### WORK INSTRUCTIONS
Look below for the lines from the one with "yellow hammer [436,428,558,482]" to the one with "turquoise house [321,87,398,165] -> none", and copy exactly those lines, both ends included.

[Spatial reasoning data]
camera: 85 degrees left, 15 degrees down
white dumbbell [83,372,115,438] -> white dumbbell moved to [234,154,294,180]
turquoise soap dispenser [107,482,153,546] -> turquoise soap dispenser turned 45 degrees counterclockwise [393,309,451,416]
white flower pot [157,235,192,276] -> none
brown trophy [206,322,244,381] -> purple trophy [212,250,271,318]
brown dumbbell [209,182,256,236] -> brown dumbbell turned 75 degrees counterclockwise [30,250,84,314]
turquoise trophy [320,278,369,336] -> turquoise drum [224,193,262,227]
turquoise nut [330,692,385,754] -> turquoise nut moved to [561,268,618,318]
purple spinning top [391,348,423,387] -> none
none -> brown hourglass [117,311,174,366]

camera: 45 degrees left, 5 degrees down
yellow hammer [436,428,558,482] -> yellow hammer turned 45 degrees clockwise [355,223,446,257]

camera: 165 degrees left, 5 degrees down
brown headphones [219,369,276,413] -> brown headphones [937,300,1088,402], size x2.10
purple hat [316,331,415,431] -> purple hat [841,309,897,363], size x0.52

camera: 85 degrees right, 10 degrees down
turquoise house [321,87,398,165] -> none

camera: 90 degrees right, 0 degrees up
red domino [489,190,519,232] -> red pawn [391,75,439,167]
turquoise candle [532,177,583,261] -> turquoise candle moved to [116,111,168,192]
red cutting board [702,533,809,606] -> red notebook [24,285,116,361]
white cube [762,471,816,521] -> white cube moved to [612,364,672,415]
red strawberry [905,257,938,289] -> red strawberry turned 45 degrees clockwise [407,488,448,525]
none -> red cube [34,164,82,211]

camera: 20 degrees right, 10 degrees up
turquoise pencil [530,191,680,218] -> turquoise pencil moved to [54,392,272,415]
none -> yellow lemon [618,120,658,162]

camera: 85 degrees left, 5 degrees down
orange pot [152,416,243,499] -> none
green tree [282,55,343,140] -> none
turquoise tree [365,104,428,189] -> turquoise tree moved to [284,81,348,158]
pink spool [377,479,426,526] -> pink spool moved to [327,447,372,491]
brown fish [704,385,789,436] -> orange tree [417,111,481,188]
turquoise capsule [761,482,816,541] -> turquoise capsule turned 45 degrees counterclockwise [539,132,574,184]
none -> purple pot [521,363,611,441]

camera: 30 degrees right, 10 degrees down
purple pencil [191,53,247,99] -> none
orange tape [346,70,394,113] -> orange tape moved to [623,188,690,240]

### RESPONSE AREA
yellow hammer [436,428,558,482] -> yellow hammer turned 45 degrees clockwise [355,223,446,257]

camera: 165 degrees left, 5 degrees down
brown headphones [219,369,276,413] -> brown headphones [937,300,1088,402], size x2.10
purple hat [316,331,415,431] -> purple hat [841,309,897,363], size x0.52

camera: 85 degrees right, 10 degrees down
turquoise house [321,87,398,165] -> none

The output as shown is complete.